Revision tracking records:
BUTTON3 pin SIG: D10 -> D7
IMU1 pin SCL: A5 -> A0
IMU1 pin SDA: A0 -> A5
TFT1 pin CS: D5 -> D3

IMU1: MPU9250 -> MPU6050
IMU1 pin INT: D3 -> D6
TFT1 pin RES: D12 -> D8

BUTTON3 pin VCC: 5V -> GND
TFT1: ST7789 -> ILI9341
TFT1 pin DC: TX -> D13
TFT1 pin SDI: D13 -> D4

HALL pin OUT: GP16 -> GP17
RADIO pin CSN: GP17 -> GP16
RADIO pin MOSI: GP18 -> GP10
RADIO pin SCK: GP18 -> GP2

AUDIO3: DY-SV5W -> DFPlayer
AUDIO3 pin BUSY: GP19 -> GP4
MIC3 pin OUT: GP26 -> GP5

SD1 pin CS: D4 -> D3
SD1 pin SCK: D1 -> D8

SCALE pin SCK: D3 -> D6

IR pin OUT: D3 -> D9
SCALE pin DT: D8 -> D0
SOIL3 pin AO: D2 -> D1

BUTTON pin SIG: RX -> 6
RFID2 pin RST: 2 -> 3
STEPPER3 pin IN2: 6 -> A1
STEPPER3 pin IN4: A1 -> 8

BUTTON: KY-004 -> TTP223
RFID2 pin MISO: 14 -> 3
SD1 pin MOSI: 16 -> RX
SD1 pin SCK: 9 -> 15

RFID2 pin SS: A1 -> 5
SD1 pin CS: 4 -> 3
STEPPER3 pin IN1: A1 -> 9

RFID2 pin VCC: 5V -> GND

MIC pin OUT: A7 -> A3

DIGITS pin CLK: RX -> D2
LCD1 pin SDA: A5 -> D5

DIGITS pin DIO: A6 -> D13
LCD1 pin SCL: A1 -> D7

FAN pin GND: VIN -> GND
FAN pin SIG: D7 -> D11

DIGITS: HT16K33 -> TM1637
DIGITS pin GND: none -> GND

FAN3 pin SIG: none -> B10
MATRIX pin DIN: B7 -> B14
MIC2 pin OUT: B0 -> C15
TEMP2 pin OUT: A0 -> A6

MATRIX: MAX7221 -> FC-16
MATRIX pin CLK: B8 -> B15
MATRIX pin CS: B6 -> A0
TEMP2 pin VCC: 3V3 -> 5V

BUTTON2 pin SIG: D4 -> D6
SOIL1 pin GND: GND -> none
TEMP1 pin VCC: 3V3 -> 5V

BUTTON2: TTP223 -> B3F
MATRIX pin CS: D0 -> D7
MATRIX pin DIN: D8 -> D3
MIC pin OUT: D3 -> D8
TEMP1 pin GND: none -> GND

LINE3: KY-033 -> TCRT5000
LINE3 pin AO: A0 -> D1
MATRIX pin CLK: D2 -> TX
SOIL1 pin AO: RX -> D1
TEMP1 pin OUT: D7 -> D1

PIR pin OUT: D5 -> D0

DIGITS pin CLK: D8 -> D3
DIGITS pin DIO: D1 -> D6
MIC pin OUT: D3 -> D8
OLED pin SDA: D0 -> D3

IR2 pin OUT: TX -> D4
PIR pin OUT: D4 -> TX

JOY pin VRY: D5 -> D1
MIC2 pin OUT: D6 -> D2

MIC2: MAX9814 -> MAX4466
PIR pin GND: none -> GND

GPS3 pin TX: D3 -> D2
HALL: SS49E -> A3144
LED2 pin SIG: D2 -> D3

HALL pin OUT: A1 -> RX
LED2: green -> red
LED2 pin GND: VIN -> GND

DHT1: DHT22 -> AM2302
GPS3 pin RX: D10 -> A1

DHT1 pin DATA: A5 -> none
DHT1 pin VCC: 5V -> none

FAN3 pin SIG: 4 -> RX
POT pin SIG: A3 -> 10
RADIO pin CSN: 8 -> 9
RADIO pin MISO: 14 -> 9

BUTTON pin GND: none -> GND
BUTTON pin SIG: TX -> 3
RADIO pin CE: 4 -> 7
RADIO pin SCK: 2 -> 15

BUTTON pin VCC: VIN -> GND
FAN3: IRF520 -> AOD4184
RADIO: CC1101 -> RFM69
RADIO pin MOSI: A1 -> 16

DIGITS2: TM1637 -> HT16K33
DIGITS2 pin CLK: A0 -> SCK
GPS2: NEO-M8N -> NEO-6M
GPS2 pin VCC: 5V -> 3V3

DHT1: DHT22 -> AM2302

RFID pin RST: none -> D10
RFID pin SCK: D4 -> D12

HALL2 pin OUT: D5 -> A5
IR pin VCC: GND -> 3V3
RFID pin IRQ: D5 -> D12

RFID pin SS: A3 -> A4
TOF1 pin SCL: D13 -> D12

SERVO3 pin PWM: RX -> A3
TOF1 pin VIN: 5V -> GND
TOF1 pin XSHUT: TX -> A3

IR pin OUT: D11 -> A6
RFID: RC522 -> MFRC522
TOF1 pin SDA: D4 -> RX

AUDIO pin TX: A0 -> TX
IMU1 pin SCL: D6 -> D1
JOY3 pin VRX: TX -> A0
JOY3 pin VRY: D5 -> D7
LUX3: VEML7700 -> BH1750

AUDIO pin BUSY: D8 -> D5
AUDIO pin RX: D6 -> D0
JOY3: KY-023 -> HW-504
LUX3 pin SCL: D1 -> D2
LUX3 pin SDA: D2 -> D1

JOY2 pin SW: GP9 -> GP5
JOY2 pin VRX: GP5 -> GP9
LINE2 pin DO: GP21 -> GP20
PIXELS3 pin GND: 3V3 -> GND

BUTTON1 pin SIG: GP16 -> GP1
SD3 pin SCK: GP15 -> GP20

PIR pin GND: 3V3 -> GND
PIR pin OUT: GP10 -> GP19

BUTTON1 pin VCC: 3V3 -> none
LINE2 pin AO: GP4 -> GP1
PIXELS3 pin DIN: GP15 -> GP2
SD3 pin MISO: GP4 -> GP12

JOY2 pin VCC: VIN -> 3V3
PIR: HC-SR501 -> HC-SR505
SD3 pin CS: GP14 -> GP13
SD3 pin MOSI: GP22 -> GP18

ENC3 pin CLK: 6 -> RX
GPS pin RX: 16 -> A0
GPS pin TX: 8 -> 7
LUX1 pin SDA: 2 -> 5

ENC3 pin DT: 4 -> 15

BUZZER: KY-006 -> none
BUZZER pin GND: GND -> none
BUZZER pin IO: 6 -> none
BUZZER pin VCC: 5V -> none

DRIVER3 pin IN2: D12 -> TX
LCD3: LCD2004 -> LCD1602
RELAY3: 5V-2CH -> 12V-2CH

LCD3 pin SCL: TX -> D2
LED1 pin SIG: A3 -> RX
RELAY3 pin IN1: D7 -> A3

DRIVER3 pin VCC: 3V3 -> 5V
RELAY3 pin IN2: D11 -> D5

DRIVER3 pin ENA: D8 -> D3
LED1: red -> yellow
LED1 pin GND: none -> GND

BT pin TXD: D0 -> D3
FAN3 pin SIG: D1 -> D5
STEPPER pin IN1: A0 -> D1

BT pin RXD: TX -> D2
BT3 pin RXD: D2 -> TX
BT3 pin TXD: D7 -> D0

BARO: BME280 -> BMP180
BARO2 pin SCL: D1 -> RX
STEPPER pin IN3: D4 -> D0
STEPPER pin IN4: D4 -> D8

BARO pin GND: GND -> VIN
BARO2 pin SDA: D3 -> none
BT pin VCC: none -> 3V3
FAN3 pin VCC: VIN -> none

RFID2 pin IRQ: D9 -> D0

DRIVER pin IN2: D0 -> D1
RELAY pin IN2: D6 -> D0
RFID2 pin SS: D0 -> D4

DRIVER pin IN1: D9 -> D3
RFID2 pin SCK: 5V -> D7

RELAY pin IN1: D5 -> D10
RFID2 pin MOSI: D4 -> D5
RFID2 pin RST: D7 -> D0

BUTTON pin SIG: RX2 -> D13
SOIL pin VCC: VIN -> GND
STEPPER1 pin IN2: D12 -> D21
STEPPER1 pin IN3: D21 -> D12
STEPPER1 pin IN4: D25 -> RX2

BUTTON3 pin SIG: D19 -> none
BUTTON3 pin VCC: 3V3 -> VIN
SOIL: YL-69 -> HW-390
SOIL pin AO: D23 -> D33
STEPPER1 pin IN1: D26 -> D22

== WORK REQUIRED ==
Show all lines above that contain "MOSI".

== SOLUTION TO THIS PROBLEM ==
RADIO pin MOSI: GP18 -> GP10
SD1 pin MOSI: 16 -> RX
RADIO pin MOSI: A1 -> 16
SD3 pin MOSI: GP22 -> GP18
RFID2 pin MOSI: D4 -> D5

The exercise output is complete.